*** Material for this task Section Begins ***

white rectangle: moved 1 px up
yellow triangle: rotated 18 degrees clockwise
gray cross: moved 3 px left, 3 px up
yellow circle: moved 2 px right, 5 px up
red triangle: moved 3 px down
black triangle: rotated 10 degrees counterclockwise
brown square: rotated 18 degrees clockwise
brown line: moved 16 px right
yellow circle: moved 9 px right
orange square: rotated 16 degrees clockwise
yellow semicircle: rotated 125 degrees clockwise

*** Material for this task Section Ends ***
*** Material for this task Section Begins ***

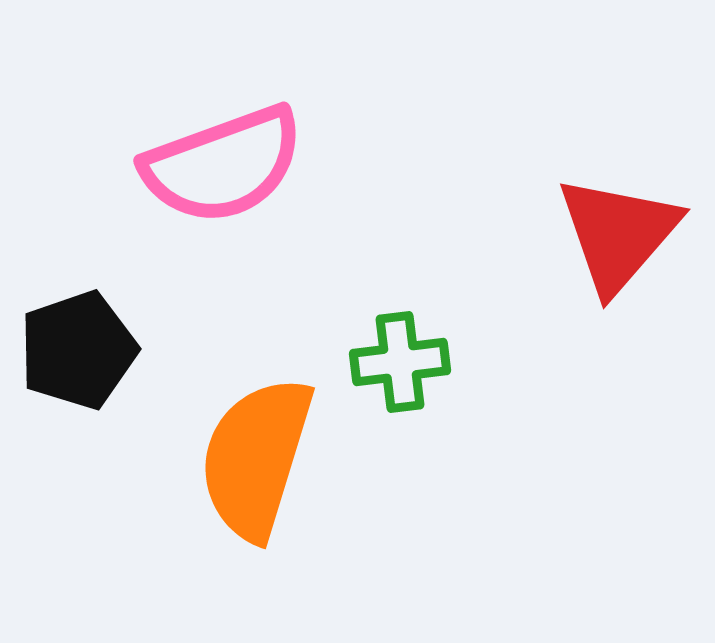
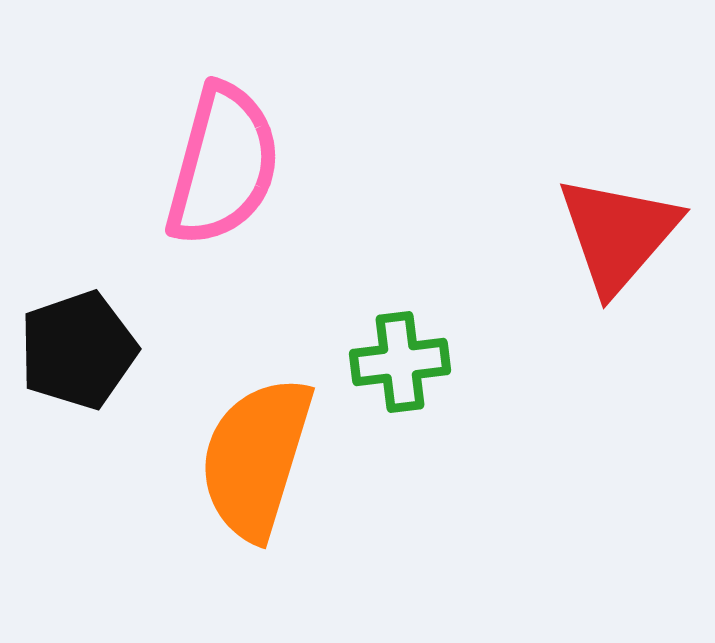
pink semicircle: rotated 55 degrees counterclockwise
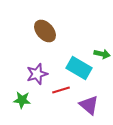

*** Material for this task Section Ends ***
*** Material for this task Section Begins ***

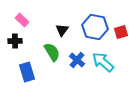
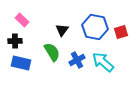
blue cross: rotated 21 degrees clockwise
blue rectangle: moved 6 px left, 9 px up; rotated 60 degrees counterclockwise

*** Material for this task Section Ends ***

Retype exactly the lines above, from the one with "blue cross: rotated 21 degrees clockwise" through the one with "blue rectangle: moved", inclusive.

blue cross: rotated 21 degrees clockwise
blue rectangle: moved 6 px left, 9 px up; rotated 60 degrees counterclockwise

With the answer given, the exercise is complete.